◆ **WHAT THE TASK ASKS**
With nothing added or left out, output the listing that follows.
-- RECORDED INFORMATION follows --
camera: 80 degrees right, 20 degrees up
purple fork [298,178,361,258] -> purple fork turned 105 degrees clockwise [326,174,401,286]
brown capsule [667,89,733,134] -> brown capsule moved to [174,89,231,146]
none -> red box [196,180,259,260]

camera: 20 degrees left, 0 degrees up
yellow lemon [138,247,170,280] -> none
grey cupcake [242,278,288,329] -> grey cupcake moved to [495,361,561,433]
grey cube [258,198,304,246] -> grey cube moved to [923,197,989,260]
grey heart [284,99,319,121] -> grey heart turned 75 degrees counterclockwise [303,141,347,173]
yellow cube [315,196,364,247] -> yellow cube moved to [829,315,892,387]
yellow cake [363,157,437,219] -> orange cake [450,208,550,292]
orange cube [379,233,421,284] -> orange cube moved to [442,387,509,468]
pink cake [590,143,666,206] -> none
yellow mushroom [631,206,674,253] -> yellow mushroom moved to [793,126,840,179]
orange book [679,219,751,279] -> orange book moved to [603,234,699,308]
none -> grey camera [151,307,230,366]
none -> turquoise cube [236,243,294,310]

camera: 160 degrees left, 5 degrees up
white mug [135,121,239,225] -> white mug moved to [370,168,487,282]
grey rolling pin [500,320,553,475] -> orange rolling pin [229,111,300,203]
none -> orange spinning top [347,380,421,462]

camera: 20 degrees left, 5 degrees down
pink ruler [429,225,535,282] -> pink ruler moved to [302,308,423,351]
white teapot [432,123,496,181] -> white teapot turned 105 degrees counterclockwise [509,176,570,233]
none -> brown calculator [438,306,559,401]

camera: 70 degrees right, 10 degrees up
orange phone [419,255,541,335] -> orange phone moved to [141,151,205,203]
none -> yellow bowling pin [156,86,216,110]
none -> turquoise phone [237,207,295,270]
-- RECORDED INFORMATION concluded --
◆ **OUTPUT OF THE EXERCISE**
camera: 80 degrees right, 20 degrees up
purple fork [298,178,361,258] -> purple fork turned 105 degrees clockwise [326,174,401,286]
brown capsule [667,89,733,134] -> brown capsule moved to [174,89,231,146]
none -> red box [196,180,259,260]

camera: 20 degrees left, 0 degrees up
yellow lemon [138,247,170,280] -> none
grey cupcake [242,278,288,329] -> grey cupcake moved to [495,361,561,433]
grey cube [258,198,304,246] -> grey cube moved to [923,197,989,260]
grey heart [284,99,319,121] -> grey heart turned 75 degrees counterclockwise [303,141,347,173]
yellow cube [315,196,364,247] -> yellow cube moved to [829,315,892,387]
yellow cake [363,157,437,219] -> orange cake [450,208,550,292]
orange cube [379,233,421,284] -> orange cube moved to [442,387,509,468]
pink cake [590,143,666,206] -> none
yellow mushroom [631,206,674,253] -> yellow mushroom moved to [793,126,840,179]
orange book [679,219,751,279] -> orange book moved to [603,234,699,308]
none -> grey camera [151,307,230,366]
none -> turquoise cube [236,243,294,310]

camera: 160 degrees left, 5 degrees up
white mug [135,121,239,225] -> white mug moved to [370,168,487,282]
grey rolling pin [500,320,553,475] -> orange rolling pin [229,111,300,203]
none -> orange spinning top [347,380,421,462]

camera: 20 degrees left, 5 degrees down
pink ruler [429,225,535,282] -> pink ruler moved to [302,308,423,351]
white teapot [432,123,496,181] -> white teapot turned 105 degrees counterclockwise [509,176,570,233]
none -> brown calculator [438,306,559,401]

camera: 70 degrees right, 10 degrees up
orange phone [419,255,541,335] -> orange phone moved to [141,151,205,203]
none -> yellow bowling pin [156,86,216,110]
none -> turquoise phone [237,207,295,270]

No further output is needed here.